**TASK REQUIREMENTS:** Reproduce every one of the lines below word for word, and leave out the pictures.
┄┄┄┄┄┄
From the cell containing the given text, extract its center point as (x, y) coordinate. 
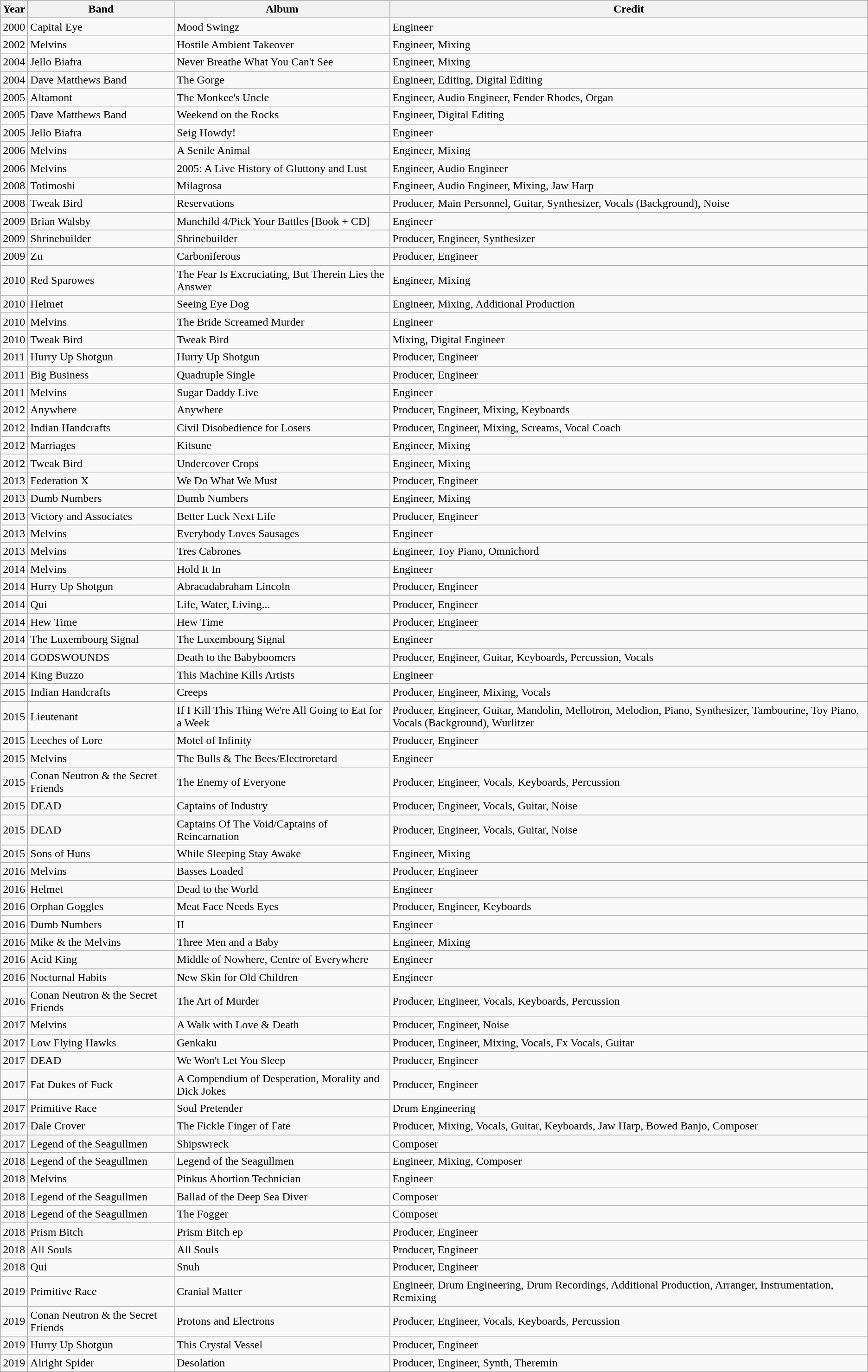
While Sleeping Stay Awake (282, 854)
Year (14, 9)
Engineer, Digital Editing (629, 115)
The Fickle Finger of Fate (282, 1125)
Prism Bitch ep (282, 1232)
The Fear Is Excruciating, But Therein Lies the Answer (282, 280)
Engineer, Mixing, Composer (629, 1161)
II (282, 924)
Zu (101, 256)
The Gorge (282, 80)
Producer, Engineer, Mixing, Vocals, Fx Vocals, Guitar (629, 1042)
Mood Swingz (282, 27)
Hostile Ambient Takeover (282, 45)
Three Men and a Baby (282, 942)
Producer, Engineer, Synthesizer (629, 239)
Creeps (282, 692)
King Buzzo (101, 675)
Credit (629, 9)
Producer, Engineer, Mixing, Keyboards (629, 410)
Motel of Infinity (282, 740)
2002 (14, 45)
Genkaku (282, 1042)
The Fogger (282, 1214)
Nocturnal Habits (101, 977)
2000 (14, 27)
Alright Spider (101, 1362)
Cranial Matter (282, 1291)
Leeches of Lore (101, 740)
Orphan Goggles (101, 906)
Engineer, Toy Piano, Omnichord (629, 551)
Milagrosa (282, 185)
This Machine Kills Artists (282, 675)
Engineer, Audio Engineer, Fender Rhodes, Organ (629, 97)
If I Kill This Thing We're All Going to Eat for a Week (282, 716)
Reservations (282, 203)
Acid King (101, 959)
Weekend on the Rocks (282, 115)
Seeing Eye Dog (282, 304)
Dead to the World (282, 889)
Dale Crover (101, 1125)
Engineer, Editing, Digital Editing (629, 80)
Captains of Industry (282, 805)
Producer, Engineer, Mixing, Screams, Vocal Coach (629, 428)
Producer, Main Personnel, Guitar, Synthesizer, Vocals (Background), Noise (629, 203)
We Won't Let You Sleep (282, 1060)
Tres Cabrones (282, 551)
Sons of Huns (101, 854)
Engineer, Audio Engineer, Mixing, Jaw Harp (629, 185)
Capital Eye (101, 27)
Quadruple Single (282, 375)
Totimoshi (101, 185)
Marriages (101, 445)
A Senile Animal (282, 150)
Engineer, Mixing, Additional Production (629, 304)
Drum Engineering (629, 1108)
Producer, Engineer, Noise (629, 1025)
Basses Loaded (282, 871)
Manchild 4/Pick Your Battles [Book + CD] (282, 221)
GODSWOUNDS (101, 657)
The Art of Murder (282, 1001)
Band (101, 9)
This Crystal Vessel (282, 1345)
Everybody Loves Sausages (282, 534)
Producer, Engineer, Mixing, Vocals (629, 692)
Pinkus Abortion Technician (282, 1179)
Lieutenant (101, 716)
The Bulls & The Bees/Electroretard (282, 758)
Better Luck Next Life (282, 516)
Shipswreck (282, 1143)
Producer, Mixing, Vocals, Guitar, Keyboards, Jaw Harp, Bowed Banjo, Composer (629, 1125)
Producer, Engineer, Guitar, Keyboards, Percussion, Vocals (629, 657)
Snuh (282, 1267)
2005: A Live History of Gluttony and Lust (282, 168)
Producer, Engineer, Guitar, Mandolin, Mellotron, Melodion, Piano, Synthesizer, Tambourine, Toy Piano, Vocals (Background), Wurlitzer (629, 716)
Undercover Crops (282, 463)
Altamont (101, 97)
New Skin for Old Children (282, 977)
Producer, Engineer, Synth, Theremin (629, 1362)
A Compendium of Desperation, Morality and Dick Jokes (282, 1084)
Ballad of the Deep Sea Diver (282, 1196)
Victory and Associates (101, 516)
Life, Water, Living... (282, 604)
Civil Disobedience for Losers (282, 428)
The Monkee's Uncle (282, 97)
Protons and Electrons (282, 1321)
The Bride Screamed Murder (282, 322)
Mike & the Melvins (101, 942)
Death to the Babyboomers (282, 657)
Kitsune (282, 445)
Federation X (101, 480)
Middle of Nowhere, Centre of Everywhere (282, 959)
Carboniferous (282, 256)
Album (282, 9)
Fat Dukes of Fuck (101, 1084)
Mixing, Digital Engineer (629, 339)
Never Breathe What You Can't See (282, 62)
Abracadabraham Lincoln (282, 587)
Captains Of The Void/Captains of Reincarnation (282, 829)
Prism Bitch (101, 1232)
Producer, Engineer, Keyboards (629, 906)
Meat Face Needs Eyes (282, 906)
Seig Howdy! (282, 133)
Desolation (282, 1362)
Brian Walsby (101, 221)
Sugar Daddy Live (282, 392)
Red Sparowes (101, 280)
Big Business (101, 375)
The Enemy of Everyone (282, 782)
Low Flying Hawks (101, 1042)
A Walk with Love & Death (282, 1025)
We Do What We Must (282, 480)
Engineer, Audio Engineer (629, 168)
Engineer, Drum Engineering, Drum Recordings, Additional Production, Arranger, Instrumentation, Remixing (629, 1291)
Hold It In (282, 569)
Soul Pretender (282, 1108)
For the text-containing cell, return its midpoint in [x, y] coordinate format. 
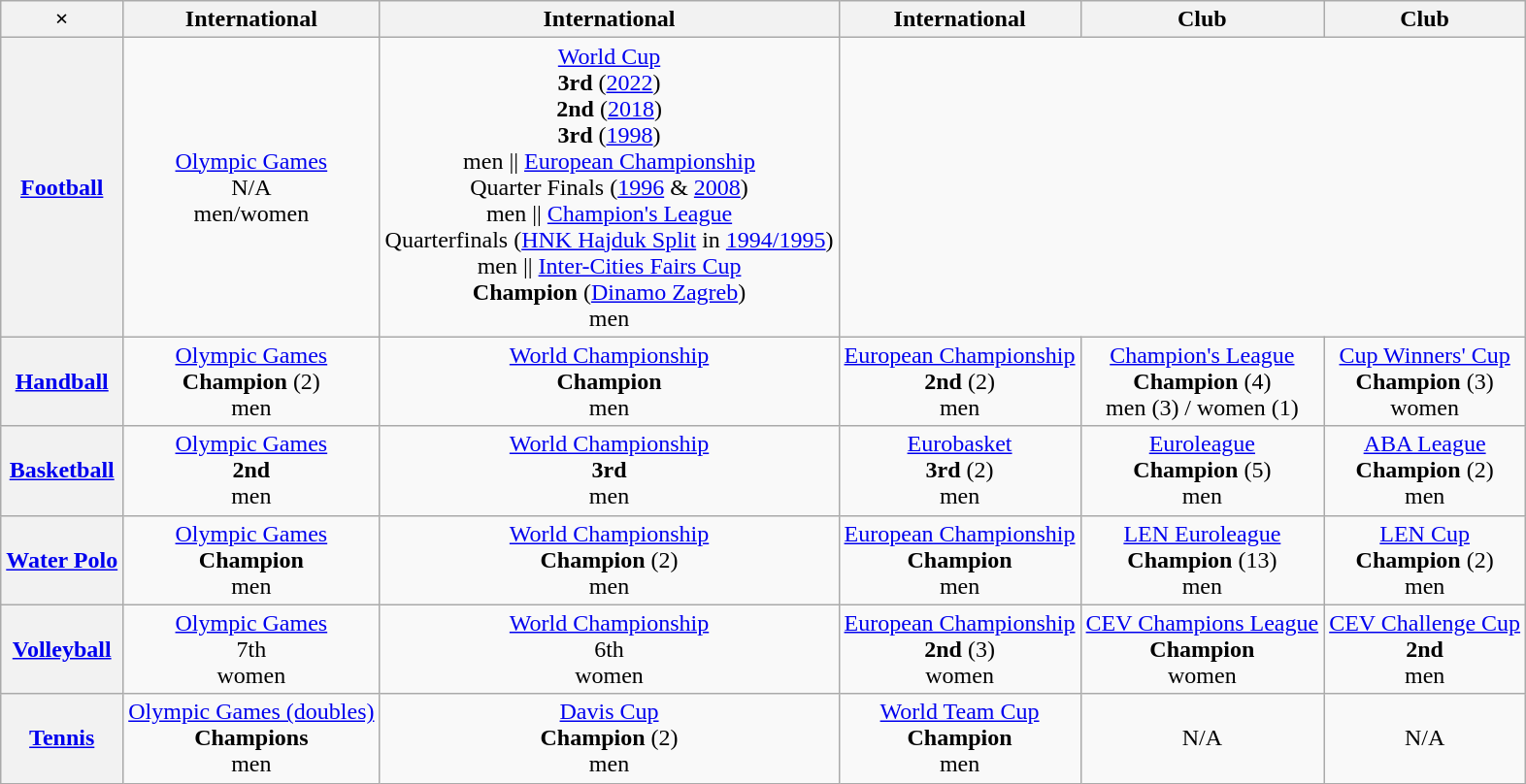
World Championship6thwomen [610, 649]
Cup Winners' CupChampion (3)women [1425, 381]
Water Polo [62, 560]
World Championship Championmen [610, 381]
Volleyball [62, 649]
Handball [62, 381]
LEN EuroleagueChampion (13)men [1202, 560]
CEV Champions LeagueChampionwomen [1202, 649]
Olympic Games2ndmen [251, 471]
Olympic Games7thwomen [251, 649]
Davis CupChampion (2)men [610, 739]
Basketball [62, 471]
European Championship2nd (2)men [959, 381]
Olympic GamesChampionmen [251, 560]
European Championship2nd (3)women [959, 649]
Eurobasket3rd (2)men [959, 471]
Football [62, 187]
LEN CupChampion (2)men [1425, 560]
Tennis [62, 739]
Olympic GamesN/Amen/women [251, 187]
World Team CupChampionmen [959, 739]
EuroleagueChampion (5)men [1202, 471]
Olympic Games (doubles)Champions men [251, 739]
World Championship3rdmen [610, 471]
Champion's LeagueChampion (4)men (3) / women (1) [1202, 381]
ABA LeagueChampion (2)men [1425, 471]
European ChampionshipChampionmen [959, 560]
CEV Challenge Cup2ndmen [1425, 649]
World ChampionshipChampion (2)men [610, 560]
× [62, 19]
Olympic Games Champion (2)men [251, 381]
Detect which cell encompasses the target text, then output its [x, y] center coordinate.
┄┄┄┄┄┄
**ANSWER TO THIS EXERCISE:**
From the cell containing the given text, extract its center point as (x, y) coordinate. 
While Sleeping Stay Awake (282, 854)
Year (14, 9)
Engineer, Digital Editing (629, 115)
The Fickle Finger of Fate (282, 1125)
Prism Bitch ep (282, 1232)
The Fear Is Excruciating, But Therein Lies the Answer (282, 280)
Engineer, Mixing, Composer (629, 1161)
II (282, 924)
Zu (101, 256)
The Gorge (282, 80)
Producer, Engineer, Mixing, Vocals, Fx Vocals, Guitar (629, 1042)
Mood Swingz (282, 27)
Hostile Ambient Takeover (282, 45)
Three Men and a Baby (282, 942)
Producer, Engineer, Synthesizer (629, 239)
Creeps (282, 692)
King Buzzo (101, 675)
Credit (629, 9)
Producer, Engineer, Mixing, Keyboards (629, 410)
Motel of Infinity (282, 740)
2002 (14, 45)
Genkaku (282, 1042)
The Fogger (282, 1214)
Nocturnal Habits (101, 977)
2000 (14, 27)
Alright Spider (101, 1362)
Cranial Matter (282, 1291)
Leeches of Lore (101, 740)
Orphan Goggles (101, 906)
Engineer, Toy Piano, Omnichord (629, 551)
Milagrosa (282, 185)
This Machine Kills Artists (282, 675)
Engineer, Audio Engineer, Fender Rhodes, Organ (629, 97)
If I Kill This Thing We're All Going to Eat for a Week (282, 716)
Reservations (282, 203)
Acid King (101, 959)
Weekend on the Rocks (282, 115)
Seeing Eye Dog (282, 304)
Dead to the World (282, 889)
Dale Crover (101, 1125)
Engineer, Editing, Digital Editing (629, 80)
Captains of Industry (282, 805)
Producer, Engineer, Mixing, Screams, Vocal Coach (629, 428)
Producer, Main Personnel, Guitar, Synthesizer, Vocals (Background), Noise (629, 203)
We Won't Let You Sleep (282, 1060)
Tres Cabrones (282, 551)
Sons of Huns (101, 854)
Engineer, Audio Engineer, Mixing, Jaw Harp (629, 185)
Capital Eye (101, 27)
Quadruple Single (282, 375)
Totimoshi (101, 185)
Marriages (101, 445)
A Senile Animal (282, 150)
Engineer, Mixing, Additional Production (629, 304)
Drum Engineering (629, 1108)
Producer, Engineer, Noise (629, 1025)
Basses Loaded (282, 871)
Manchild 4/Pick Your Battles [Book + CD] (282, 221)
GODSWOUNDS (101, 657)
The Art of Murder (282, 1001)
Band (101, 9)
This Crystal Vessel (282, 1345)
Everybody Loves Sausages (282, 534)
Producer, Engineer, Mixing, Vocals (629, 692)
Pinkus Abortion Technician (282, 1179)
Lieutenant (101, 716)
The Bulls & The Bees/Electroretard (282, 758)
Better Luck Next Life (282, 516)
Shipswreck (282, 1143)
Producer, Mixing, Vocals, Guitar, Keyboards, Jaw Harp, Bowed Banjo, Composer (629, 1125)
Producer, Engineer, Guitar, Keyboards, Percussion, Vocals (629, 657)
Snuh (282, 1267)
2005: A Live History of Gluttony and Lust (282, 168)
Producer, Engineer, Guitar, Mandolin, Mellotron, Melodion, Piano, Synthesizer, Tambourine, Toy Piano, Vocals (Background), Wurlitzer (629, 716)
Undercover Crops (282, 463)
Altamont (101, 97)
New Skin for Old Children (282, 977)
Producer, Engineer, Synth, Theremin (629, 1362)
A Compendium of Desperation, Morality and Dick Jokes (282, 1084)
Ballad of the Deep Sea Diver (282, 1196)
Victory and Associates (101, 516)
Life, Water, Living... (282, 604)
Civil Disobedience for Losers (282, 428)
The Monkee's Uncle (282, 97)
Protons and Electrons (282, 1321)
The Bride Screamed Murder (282, 322)
Mike & the Melvins (101, 942)
Death to the Babyboomers (282, 657)
Kitsune (282, 445)
Federation X (101, 480)
Middle of Nowhere, Centre of Everywhere (282, 959)
Carboniferous (282, 256)
Album (282, 9)
Fat Dukes of Fuck (101, 1084)
Mixing, Digital Engineer (629, 339)
Never Breathe What You Can't See (282, 62)
Abracadabraham Lincoln (282, 587)
Captains Of The Void/Captains of Reincarnation (282, 829)
Prism Bitch (101, 1232)
Producer, Engineer, Keyboards (629, 906)
Meat Face Needs Eyes (282, 906)
Seig Howdy! (282, 133)
Desolation (282, 1362)
Brian Walsby (101, 221)
Sugar Daddy Live (282, 392)
Red Sparowes (101, 280)
Big Business (101, 375)
The Enemy of Everyone (282, 782)
Low Flying Hawks (101, 1042)
A Walk with Love & Death (282, 1025)
We Do What We Must (282, 480)
Engineer, Audio Engineer (629, 168)
Engineer, Drum Engineering, Drum Recordings, Additional Production, Arranger, Instrumentation, Remixing (629, 1291)
Hold It In (282, 569)
Soul Pretender (282, 1108)
For the text-containing cell, return its midpoint in [x, y] coordinate format. 
World Championship6thwomen [610, 649]
Cup Winners' CupChampion (3)women [1425, 381]
Water Polo [62, 560]
World Championship Championmen [610, 381]
Volleyball [62, 649]
Handball [62, 381]
LEN EuroleagueChampion (13)men [1202, 560]
CEV Champions LeagueChampionwomen [1202, 649]
Olympic Games2ndmen [251, 471]
Olympic Games7thwomen [251, 649]
Davis CupChampion (2)men [610, 739]
Basketball [62, 471]
European Championship2nd (2)men [959, 381]
Olympic GamesChampionmen [251, 560]
European Championship2nd (3)women [959, 649]
Eurobasket3rd (2)men [959, 471]
Football [62, 187]
LEN CupChampion (2)men [1425, 560]
Tennis [62, 739]
Olympic GamesN/Amen/women [251, 187]
World Team CupChampionmen [959, 739]
EuroleagueChampion (5)men [1202, 471]
Olympic Games (doubles)Champions men [251, 739]
World Championship3rdmen [610, 471]
Champion's LeagueChampion (4)men (3) / women (1) [1202, 381]
ABA LeagueChampion (2)men [1425, 471]
European ChampionshipChampionmen [959, 560]
CEV Challenge Cup2ndmen [1425, 649]
World ChampionshipChampion (2)men [610, 560]
× [62, 19]
Olympic Games Champion (2)men [251, 381]
Detect which cell encompasses the target text, then output its [x, y] center coordinate.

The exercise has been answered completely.